Exercise objective -
From the first line to the last, please print the entries exactly, omitting pictures.

[Scene difference descriptions]

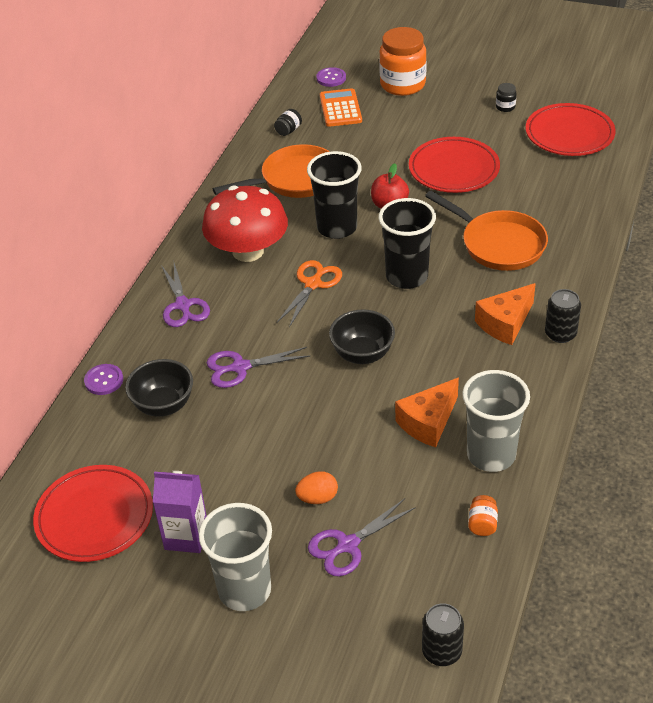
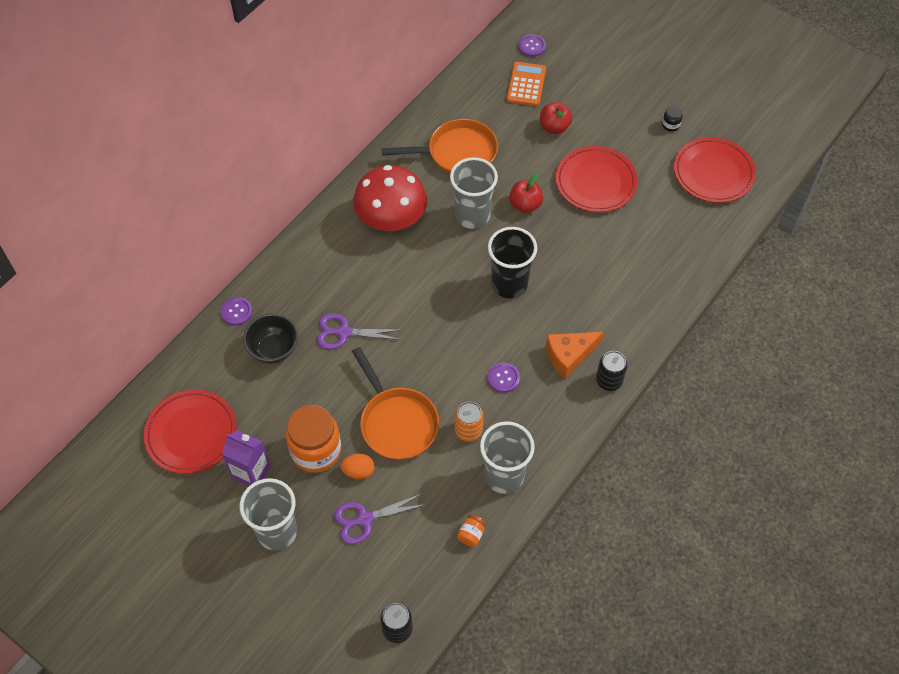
camera: 15 degrees right, 15 degrees up
purple scissors [161,263,210,327] -> none
black jar [274,109,302,136] -> none
orange scissors [277,260,342,327] -> none
black cup [307,151,362,239] -> grey cup [450,157,498,229]
black bowl [329,309,395,364] -> none
orange jar [379,27,427,96] -> orange jar moved to [286,405,341,473]
orange cheese [395,378,459,447] -> orange can [455,401,484,442]
orange pan [425,191,548,271] -> orange pan moved to [352,347,439,460]
none -> purple button [488,362,520,393]
none -> red apple [540,102,573,134]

Your response -
camera: 15 degrees right, 15 degrees up
purple scissors [161,263,210,327] -> none
black jar [274,109,302,136] -> none
orange scissors [277,260,342,327] -> none
black cup [307,151,362,239] -> grey cup [450,157,498,229]
black bowl [329,309,395,364] -> none
orange jar [379,27,427,96] -> orange jar moved to [286,405,341,473]
orange cheese [395,378,459,447] -> orange can [455,401,484,442]
orange pan [425,191,548,271] -> orange pan moved to [352,347,439,460]
none -> purple button [488,362,520,393]
none -> red apple [540,102,573,134]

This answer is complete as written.